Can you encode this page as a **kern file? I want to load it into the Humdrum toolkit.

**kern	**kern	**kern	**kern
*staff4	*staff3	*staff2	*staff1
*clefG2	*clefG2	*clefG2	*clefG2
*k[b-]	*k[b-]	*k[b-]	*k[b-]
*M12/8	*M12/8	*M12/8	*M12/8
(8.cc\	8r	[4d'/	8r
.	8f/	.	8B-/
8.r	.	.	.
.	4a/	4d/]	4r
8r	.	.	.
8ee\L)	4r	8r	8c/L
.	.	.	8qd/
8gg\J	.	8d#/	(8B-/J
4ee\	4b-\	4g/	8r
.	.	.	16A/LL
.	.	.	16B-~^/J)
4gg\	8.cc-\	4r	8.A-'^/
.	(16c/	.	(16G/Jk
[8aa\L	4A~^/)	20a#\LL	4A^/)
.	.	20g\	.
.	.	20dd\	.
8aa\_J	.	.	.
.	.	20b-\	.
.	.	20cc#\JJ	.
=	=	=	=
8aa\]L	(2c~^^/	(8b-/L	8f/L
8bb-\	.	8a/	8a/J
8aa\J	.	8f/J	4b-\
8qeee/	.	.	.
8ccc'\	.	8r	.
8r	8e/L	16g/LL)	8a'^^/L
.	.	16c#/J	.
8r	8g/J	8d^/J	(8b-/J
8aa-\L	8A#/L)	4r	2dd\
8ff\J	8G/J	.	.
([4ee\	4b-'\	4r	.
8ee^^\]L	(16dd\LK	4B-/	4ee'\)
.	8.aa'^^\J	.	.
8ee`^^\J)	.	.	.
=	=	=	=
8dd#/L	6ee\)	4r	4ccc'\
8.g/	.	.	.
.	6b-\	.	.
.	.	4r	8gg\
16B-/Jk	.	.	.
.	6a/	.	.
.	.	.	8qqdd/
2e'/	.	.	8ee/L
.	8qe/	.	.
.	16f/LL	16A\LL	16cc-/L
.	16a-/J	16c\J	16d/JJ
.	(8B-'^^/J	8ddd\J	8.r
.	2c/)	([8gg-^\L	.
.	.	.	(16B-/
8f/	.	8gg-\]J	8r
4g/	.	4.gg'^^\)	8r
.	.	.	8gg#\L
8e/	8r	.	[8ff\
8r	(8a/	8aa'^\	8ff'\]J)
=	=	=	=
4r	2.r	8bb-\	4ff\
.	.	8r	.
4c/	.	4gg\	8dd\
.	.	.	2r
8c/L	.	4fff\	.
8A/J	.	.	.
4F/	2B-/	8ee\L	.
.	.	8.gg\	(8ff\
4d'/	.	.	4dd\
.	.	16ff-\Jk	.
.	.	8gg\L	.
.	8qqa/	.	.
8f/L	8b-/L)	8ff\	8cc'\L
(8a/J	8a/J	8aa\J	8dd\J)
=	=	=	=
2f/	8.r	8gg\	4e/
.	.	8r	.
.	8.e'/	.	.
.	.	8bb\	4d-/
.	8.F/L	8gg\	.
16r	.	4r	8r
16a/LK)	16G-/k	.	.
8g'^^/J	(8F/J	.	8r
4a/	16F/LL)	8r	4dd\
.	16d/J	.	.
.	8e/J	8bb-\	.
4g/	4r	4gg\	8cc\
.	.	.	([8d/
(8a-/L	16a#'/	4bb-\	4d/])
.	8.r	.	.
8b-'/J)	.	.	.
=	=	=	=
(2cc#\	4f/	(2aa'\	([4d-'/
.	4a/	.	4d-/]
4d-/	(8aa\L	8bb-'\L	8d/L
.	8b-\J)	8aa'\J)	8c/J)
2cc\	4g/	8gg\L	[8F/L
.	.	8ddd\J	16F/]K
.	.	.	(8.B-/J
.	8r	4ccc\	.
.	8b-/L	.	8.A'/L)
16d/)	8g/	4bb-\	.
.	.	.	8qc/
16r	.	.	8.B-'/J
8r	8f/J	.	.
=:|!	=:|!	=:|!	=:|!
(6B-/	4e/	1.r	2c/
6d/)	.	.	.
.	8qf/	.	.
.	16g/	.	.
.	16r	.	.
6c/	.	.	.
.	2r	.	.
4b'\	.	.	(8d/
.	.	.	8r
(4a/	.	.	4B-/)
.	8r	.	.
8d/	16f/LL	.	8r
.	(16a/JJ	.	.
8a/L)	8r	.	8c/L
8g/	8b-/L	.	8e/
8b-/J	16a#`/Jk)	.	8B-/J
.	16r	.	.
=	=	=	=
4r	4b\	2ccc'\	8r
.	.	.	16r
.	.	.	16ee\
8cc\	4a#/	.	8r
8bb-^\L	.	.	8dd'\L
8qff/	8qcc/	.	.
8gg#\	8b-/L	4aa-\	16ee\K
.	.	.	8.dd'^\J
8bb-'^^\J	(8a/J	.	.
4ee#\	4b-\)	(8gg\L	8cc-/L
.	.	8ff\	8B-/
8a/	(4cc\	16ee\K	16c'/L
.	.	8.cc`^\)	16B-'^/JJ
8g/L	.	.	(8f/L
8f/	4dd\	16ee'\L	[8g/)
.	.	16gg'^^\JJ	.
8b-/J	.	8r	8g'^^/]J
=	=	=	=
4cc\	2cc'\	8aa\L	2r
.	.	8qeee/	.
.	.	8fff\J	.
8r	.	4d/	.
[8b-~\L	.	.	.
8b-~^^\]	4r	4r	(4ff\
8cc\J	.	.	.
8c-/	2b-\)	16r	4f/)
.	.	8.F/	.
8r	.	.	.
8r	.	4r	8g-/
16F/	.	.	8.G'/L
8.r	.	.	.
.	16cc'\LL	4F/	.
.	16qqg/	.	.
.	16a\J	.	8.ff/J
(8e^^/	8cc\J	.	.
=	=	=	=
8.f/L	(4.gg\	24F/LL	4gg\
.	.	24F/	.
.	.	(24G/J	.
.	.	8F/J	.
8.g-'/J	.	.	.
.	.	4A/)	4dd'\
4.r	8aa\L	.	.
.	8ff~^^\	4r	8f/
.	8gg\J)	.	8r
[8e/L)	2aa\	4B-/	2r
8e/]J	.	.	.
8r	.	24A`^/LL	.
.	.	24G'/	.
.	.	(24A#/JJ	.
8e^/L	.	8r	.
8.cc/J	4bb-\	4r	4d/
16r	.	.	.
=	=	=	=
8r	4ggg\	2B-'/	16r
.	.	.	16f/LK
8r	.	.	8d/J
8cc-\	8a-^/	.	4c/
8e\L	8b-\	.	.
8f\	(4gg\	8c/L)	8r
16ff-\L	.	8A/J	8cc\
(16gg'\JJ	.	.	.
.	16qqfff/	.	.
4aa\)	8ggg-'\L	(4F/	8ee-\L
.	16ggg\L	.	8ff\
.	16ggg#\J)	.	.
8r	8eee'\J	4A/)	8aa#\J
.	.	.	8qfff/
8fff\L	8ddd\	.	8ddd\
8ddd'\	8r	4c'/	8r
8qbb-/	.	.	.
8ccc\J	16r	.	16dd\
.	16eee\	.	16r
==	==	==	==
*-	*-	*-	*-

◆ ◆ ◆ ◆ ◆ ◆ ◆

Problem to solve
Pull out each line of the entries above that contains the string "kern". Letter case counts.

The reply
Can you encode this page as a **kern file? I want to load it into the Humdrum toolkit.
**kern	**kern	**kern	**kern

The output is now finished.